### The problem:
Copy every entry word for word. Skip the pictures.

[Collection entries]
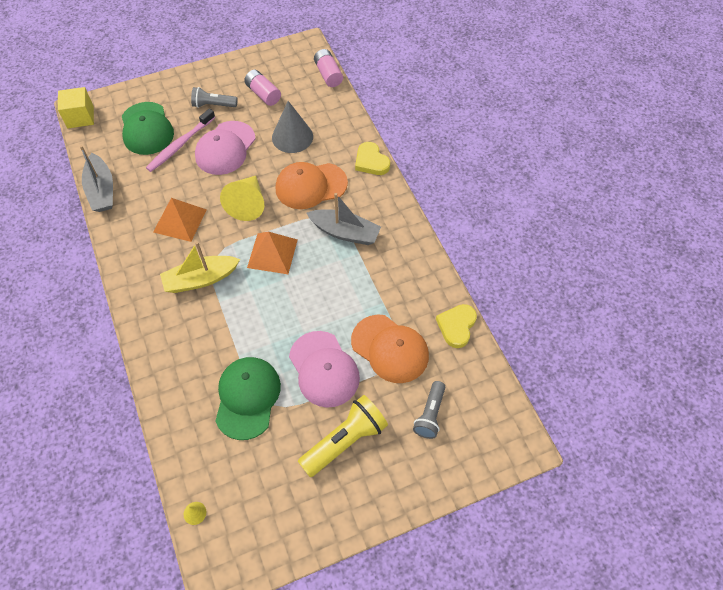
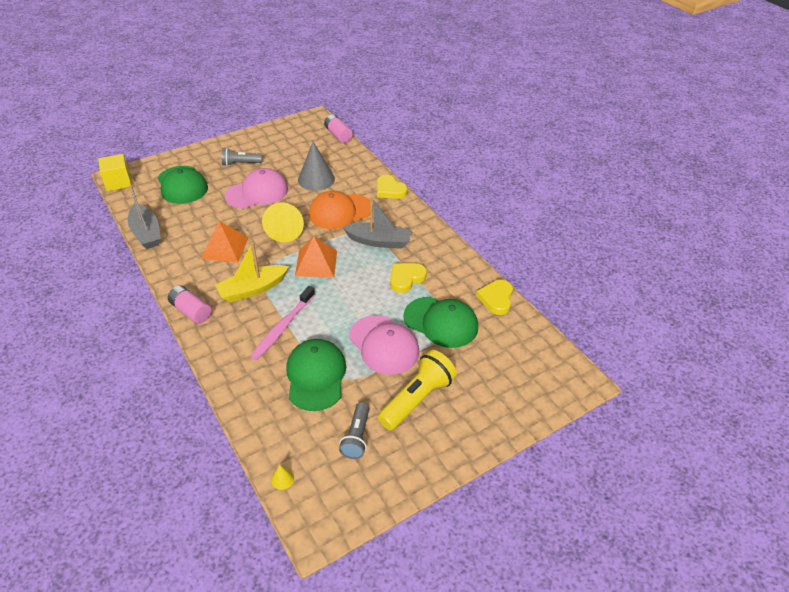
camera: 10 degrees left, 15 degrees down
(180, 145) = (215, 193): pink toothbrush -> pink toothbrush (283, 327)
(225, 148) = (257, 192): pink cap -> pink cap turned 135 degrees counterclockwise
(263, 94) = (284, 152): pink battery -> pink battery (191, 311)
(364, 286) = (406, 278): none -> yellow heart
(390, 349) = (441, 322): orange cap -> green cap
(430, 414) = (491, 368): grey flashlight -> grey flashlight (357, 437)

### Result for this exercise:
camera: 10 degrees left, 15 degrees down
(180, 145) = (215, 193): pink toothbrush -> pink toothbrush (283, 327)
(225, 148) = (257, 192): pink cap -> pink cap turned 135 degrees counterclockwise
(263, 94) = (284, 152): pink battery -> pink battery (191, 311)
(364, 286) = (406, 278): none -> yellow heart
(390, 349) = (441, 322): orange cap -> green cap
(430, 414) = (491, 368): grey flashlight -> grey flashlight (357, 437)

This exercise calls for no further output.